INSTRUCTIONS TO FOLLOW
In the data below, find the line containing "AUDIO2 pin TX: D3 -> D11"; transcribe it and each line after it exactly, through the last, skipping pictures.

[Itemized modification records]
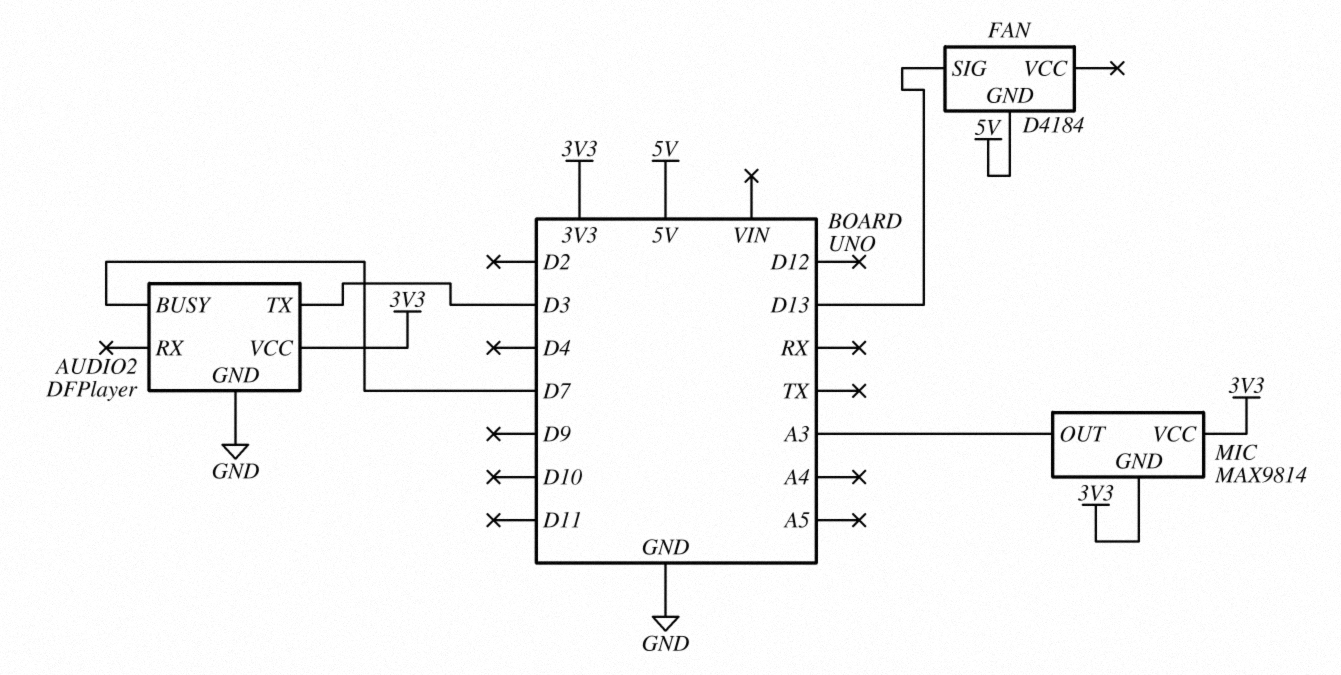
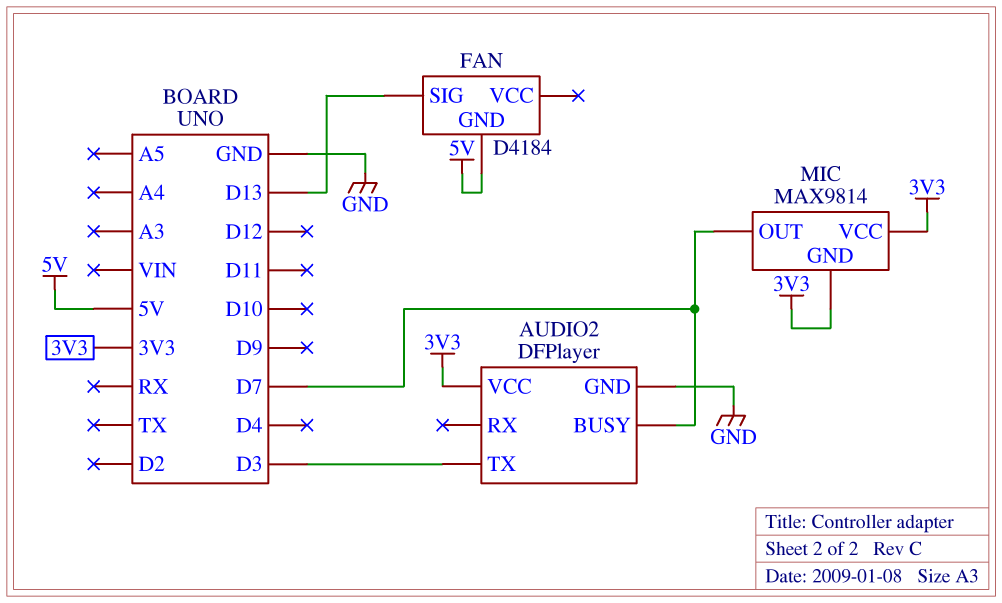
MIC pin OUT: A3 -> D7

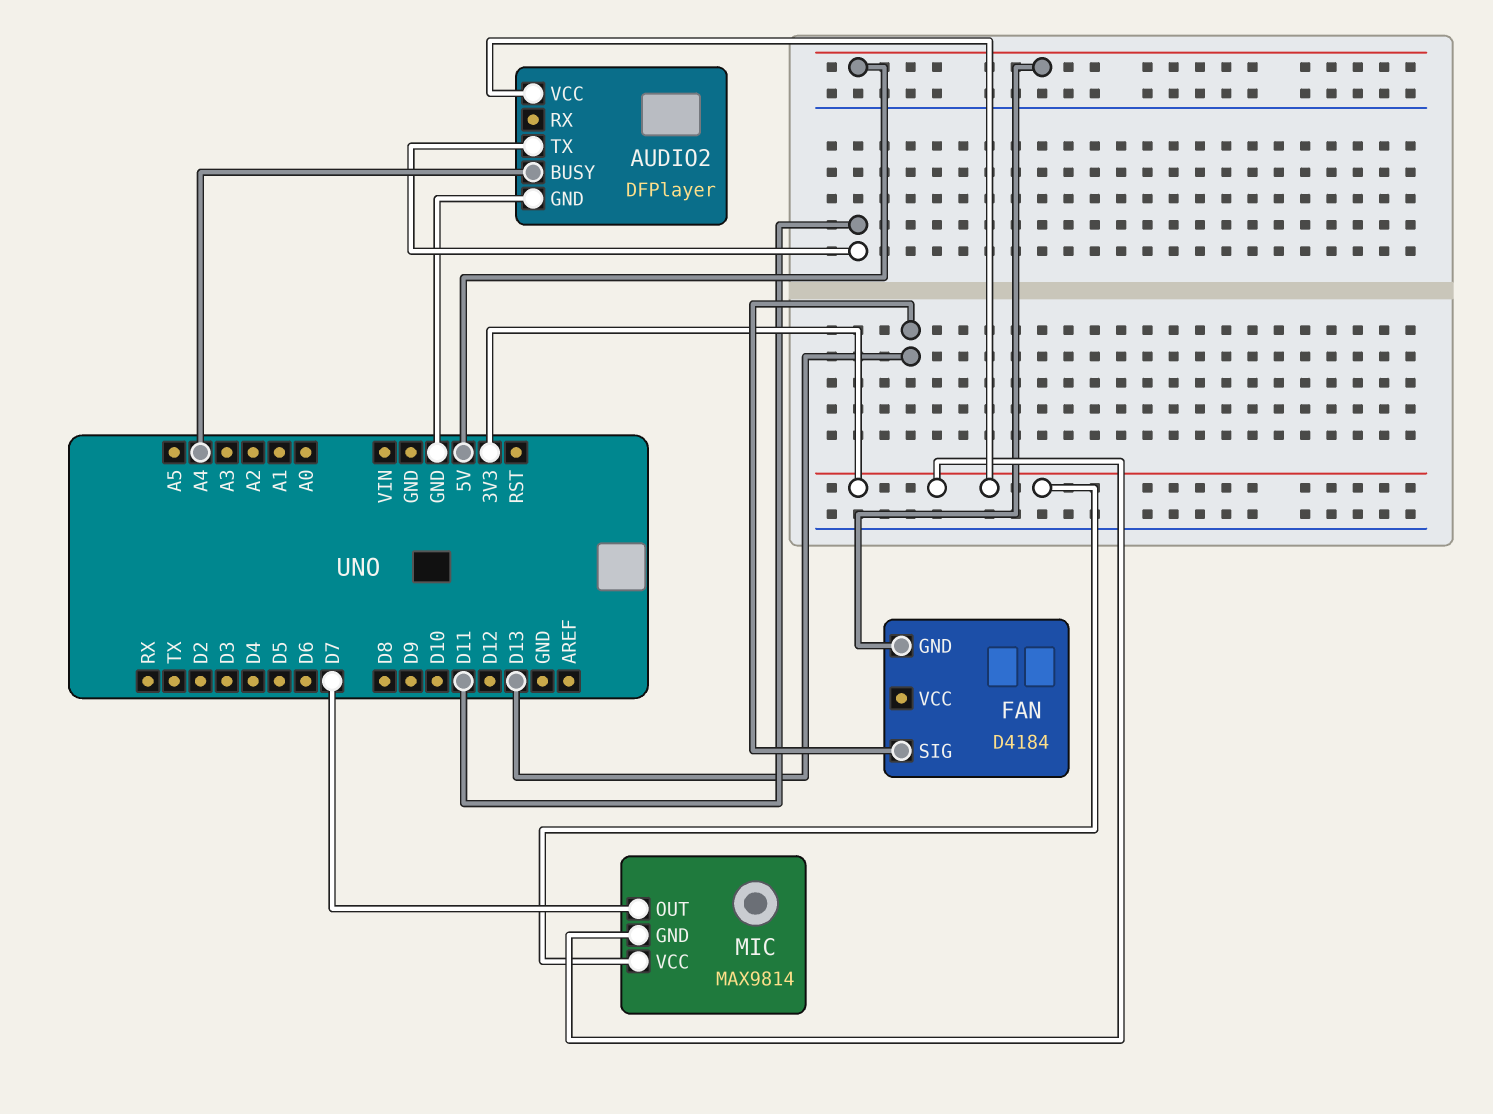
AUDIO2 pin BUSY: D7 -> A4
AUDIO2 pin TX: D3 -> D11

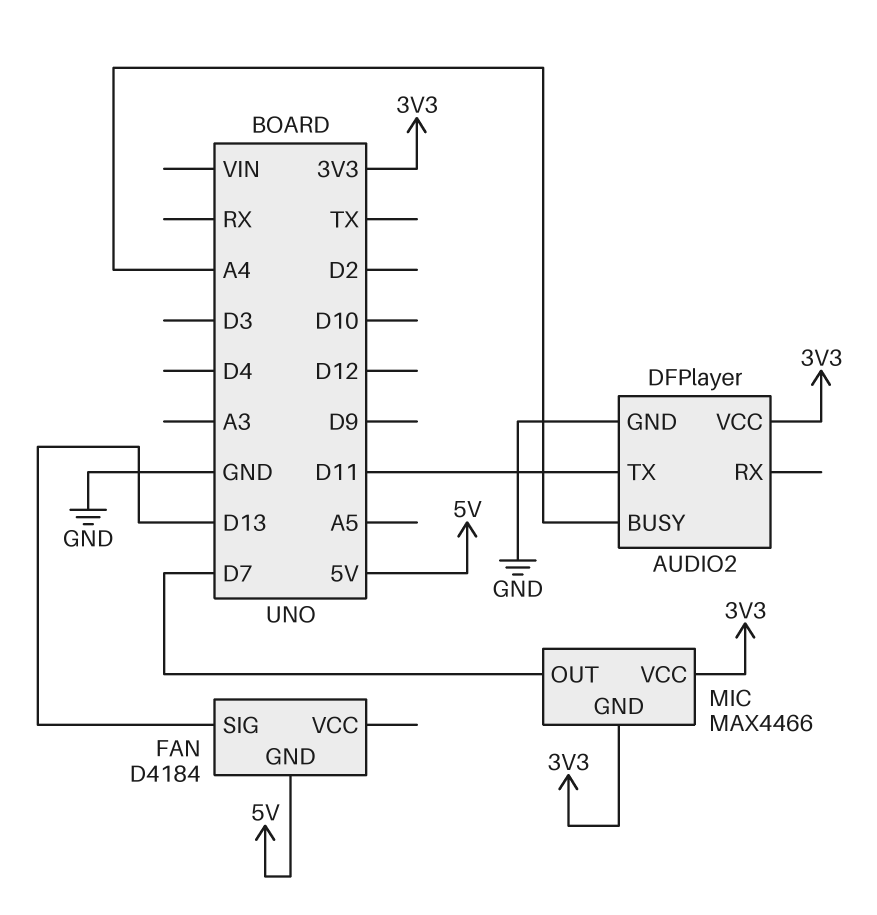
MIC: MAX9814 -> MAX4466

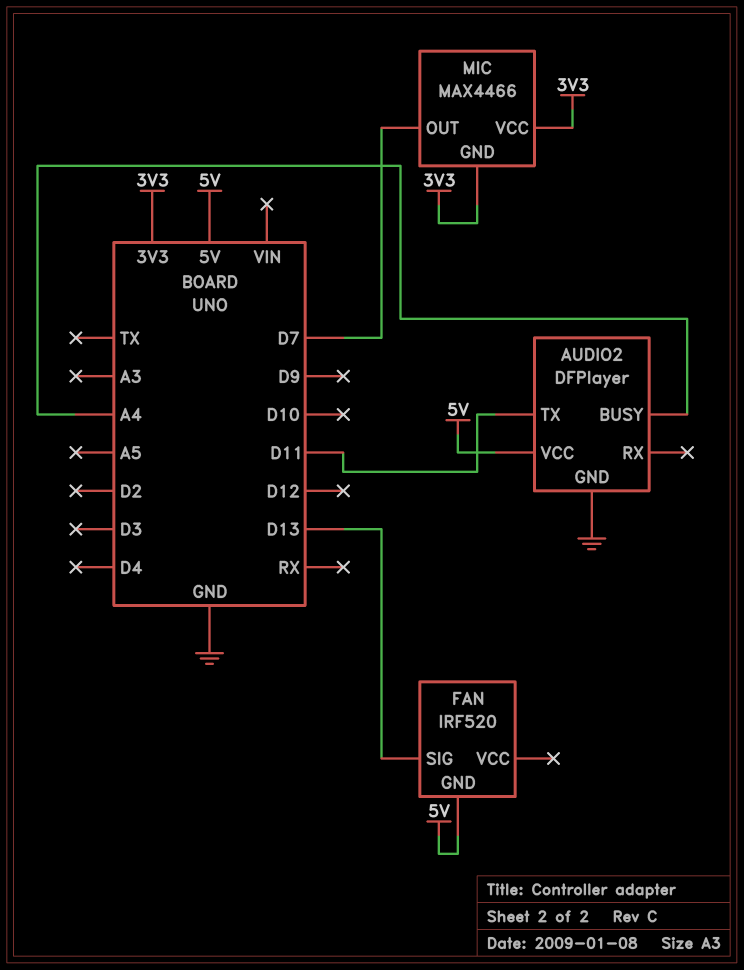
AUDIO2 pin VCC: 3V3 -> 5V
FAN: D4184 -> IRF520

ANSWER TO THIS EXERCISE
AUDIO2 pin TX: D3 -> D11

MIC: MAX9814 -> MAX4466

AUDIO2 pin VCC: 3V3 -> 5V
FAN: D4184 -> IRF520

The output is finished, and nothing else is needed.